* **SUPPLIED RECORDS**
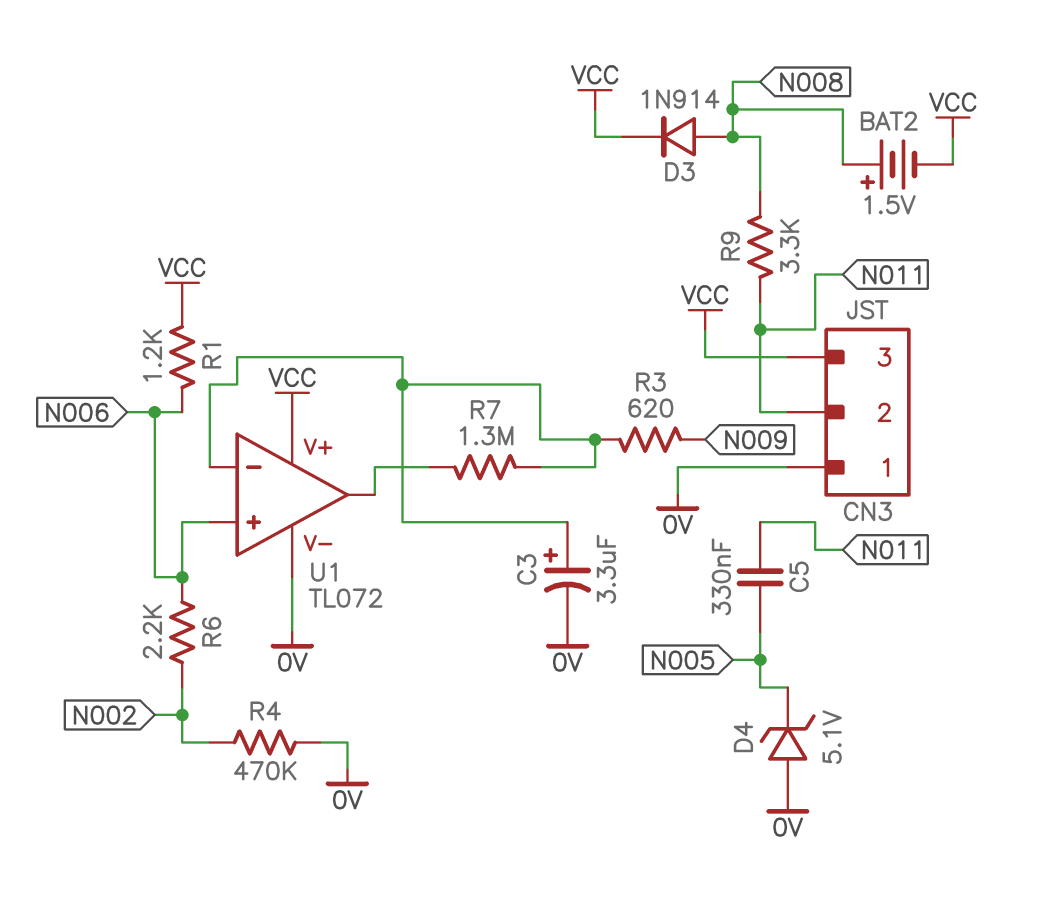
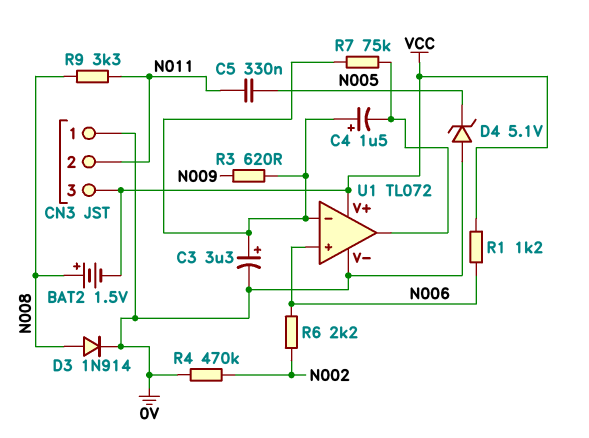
C4: none -> 1.5uF (plus U1/in-, minus U1/out)
D3: diode 1N914 (A N008, K VCC) -> diode 1N914 (A N008, K 0V)
R7: 1.3M (U1/in-, U1/out) -> 75k (U1/in-, U1/out)

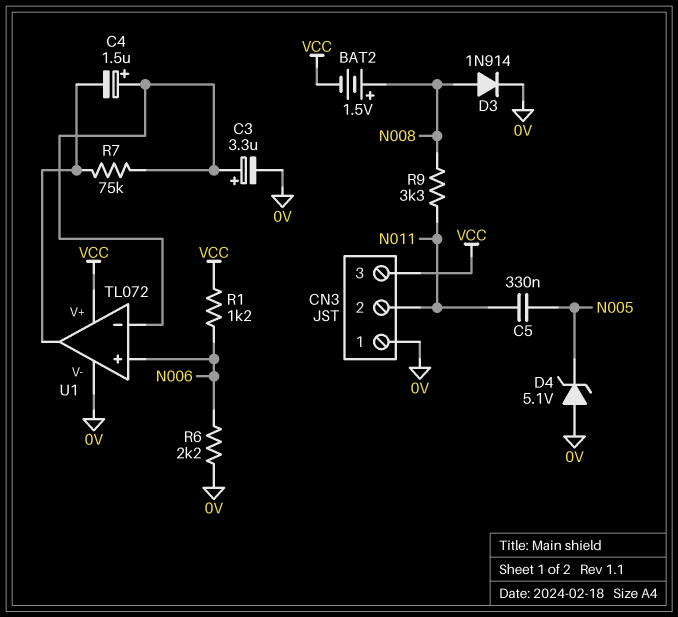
R3: 620 (N009, U1/in-) -> none
R4: 470k (0V, N002) -> none
R6: 2.2k (N002, N006) -> 2.2k (0V, N006)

* **WORK INSTRUCTIONS**
Reproduce the entries above word for word. Pictures stay out.

* **TASK SOLUTION**
C4: none -> 1.5uF (plus U1/in-, minus U1/out)
D3: diode 1N914 (A N008, K VCC) -> diode 1N914 (A N008, K 0V)
R7: 1.3M (U1/in-, U1/out) -> 75k (U1/in-, U1/out)

R3: 620 (N009, U1/in-) -> none
R4: 470k (0V, N002) -> none
R6: 2.2k (N002, N006) -> 2.2k (0V, N006)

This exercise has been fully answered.